» Work instructions: Return the lines below exactly, starting with the line that contains "(289, 169) = (402, 193): none -> yellow donut" and stopping after the last line.

=-=-=

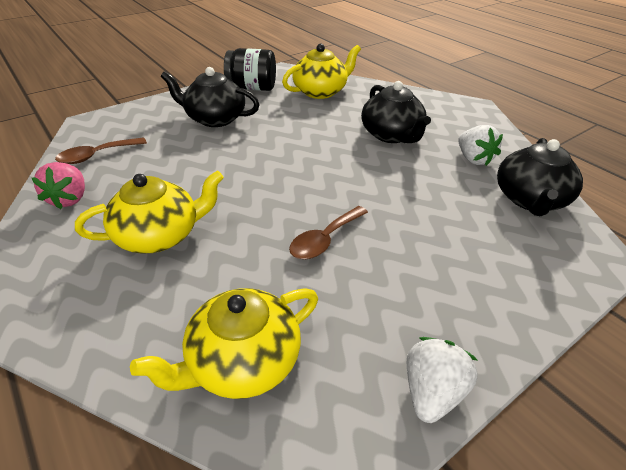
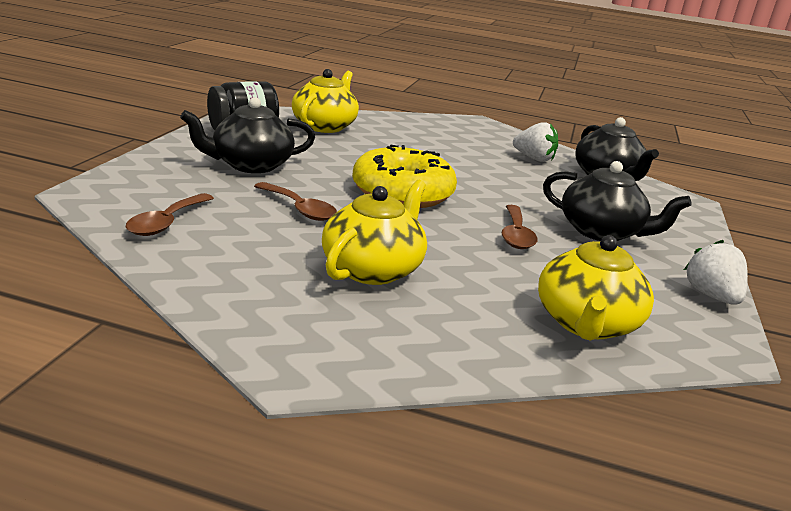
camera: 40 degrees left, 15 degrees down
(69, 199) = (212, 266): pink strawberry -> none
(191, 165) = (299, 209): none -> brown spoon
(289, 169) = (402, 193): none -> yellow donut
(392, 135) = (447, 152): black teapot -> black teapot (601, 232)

=-=-=

» Written response:
(289, 169) = (402, 193): none -> yellow donut
(392, 135) = (447, 152): black teapot -> black teapot (601, 232)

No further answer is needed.